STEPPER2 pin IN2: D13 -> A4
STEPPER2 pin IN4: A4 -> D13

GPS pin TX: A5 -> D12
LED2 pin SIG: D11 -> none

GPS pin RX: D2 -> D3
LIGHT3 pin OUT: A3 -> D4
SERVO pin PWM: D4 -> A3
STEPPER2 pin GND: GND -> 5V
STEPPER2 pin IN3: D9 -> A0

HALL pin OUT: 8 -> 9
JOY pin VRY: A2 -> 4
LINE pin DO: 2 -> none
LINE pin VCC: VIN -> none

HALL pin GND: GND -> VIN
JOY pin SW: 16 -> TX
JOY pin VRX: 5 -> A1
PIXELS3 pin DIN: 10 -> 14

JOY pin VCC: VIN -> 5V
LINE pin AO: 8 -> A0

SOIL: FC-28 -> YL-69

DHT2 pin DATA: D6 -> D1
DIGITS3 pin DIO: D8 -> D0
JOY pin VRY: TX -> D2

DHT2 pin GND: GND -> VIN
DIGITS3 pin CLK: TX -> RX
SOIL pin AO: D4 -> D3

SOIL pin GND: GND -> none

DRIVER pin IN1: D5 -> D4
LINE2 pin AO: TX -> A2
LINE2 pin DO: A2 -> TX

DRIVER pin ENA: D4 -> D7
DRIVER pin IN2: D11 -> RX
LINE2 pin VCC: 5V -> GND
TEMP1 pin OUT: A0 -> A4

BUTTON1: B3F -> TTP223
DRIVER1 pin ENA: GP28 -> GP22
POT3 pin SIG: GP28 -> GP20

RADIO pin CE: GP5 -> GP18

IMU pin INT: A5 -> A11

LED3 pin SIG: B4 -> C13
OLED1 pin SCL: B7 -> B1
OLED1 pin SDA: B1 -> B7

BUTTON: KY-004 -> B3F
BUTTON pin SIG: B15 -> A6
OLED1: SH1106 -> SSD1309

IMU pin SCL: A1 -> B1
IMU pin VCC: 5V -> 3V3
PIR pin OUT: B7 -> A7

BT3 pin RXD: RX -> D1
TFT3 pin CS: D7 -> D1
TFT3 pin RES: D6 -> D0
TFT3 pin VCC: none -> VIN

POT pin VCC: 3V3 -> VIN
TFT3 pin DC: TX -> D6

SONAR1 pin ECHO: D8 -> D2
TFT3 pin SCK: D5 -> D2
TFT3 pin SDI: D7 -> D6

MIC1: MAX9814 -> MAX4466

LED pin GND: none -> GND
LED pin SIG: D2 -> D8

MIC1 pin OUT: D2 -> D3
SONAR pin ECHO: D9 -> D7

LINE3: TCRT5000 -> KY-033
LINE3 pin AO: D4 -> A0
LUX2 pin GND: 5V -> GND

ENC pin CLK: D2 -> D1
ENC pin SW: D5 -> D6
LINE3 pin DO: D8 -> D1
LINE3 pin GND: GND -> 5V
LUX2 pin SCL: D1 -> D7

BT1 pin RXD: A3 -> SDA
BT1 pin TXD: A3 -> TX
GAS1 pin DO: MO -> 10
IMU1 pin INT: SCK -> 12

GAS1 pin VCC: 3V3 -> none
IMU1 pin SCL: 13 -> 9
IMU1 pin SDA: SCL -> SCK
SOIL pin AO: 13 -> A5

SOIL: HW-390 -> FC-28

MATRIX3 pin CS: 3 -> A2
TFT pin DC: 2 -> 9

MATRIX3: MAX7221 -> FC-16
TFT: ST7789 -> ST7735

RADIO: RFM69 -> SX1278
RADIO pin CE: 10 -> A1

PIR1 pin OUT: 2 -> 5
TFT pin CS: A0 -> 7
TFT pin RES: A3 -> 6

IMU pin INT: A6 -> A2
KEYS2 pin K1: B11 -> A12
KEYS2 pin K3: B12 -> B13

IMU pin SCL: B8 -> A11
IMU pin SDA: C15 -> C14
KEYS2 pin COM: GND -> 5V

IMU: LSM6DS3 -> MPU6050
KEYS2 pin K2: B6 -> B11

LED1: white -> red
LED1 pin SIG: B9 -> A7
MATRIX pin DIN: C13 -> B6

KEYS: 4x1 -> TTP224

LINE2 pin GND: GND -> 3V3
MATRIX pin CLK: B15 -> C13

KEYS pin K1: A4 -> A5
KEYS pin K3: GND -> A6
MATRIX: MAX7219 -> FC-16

----

Copy out the lines above word for word, stopping after the line containing "HALL pin OUT: 8 -> 9".

STEPPER2 pin IN2: D13 -> A4
STEPPER2 pin IN4: A4 -> D13

GPS pin TX: A5 -> D12
LED2 pin SIG: D11 -> none

GPS pin RX: D2 -> D3
LIGHT3 pin OUT: A3 -> D4
SERVO pin PWM: D4 -> A3
STEPPER2 pin GND: GND -> 5V
STEPPER2 pin IN3: D9 -> A0

HALL pin OUT: 8 -> 9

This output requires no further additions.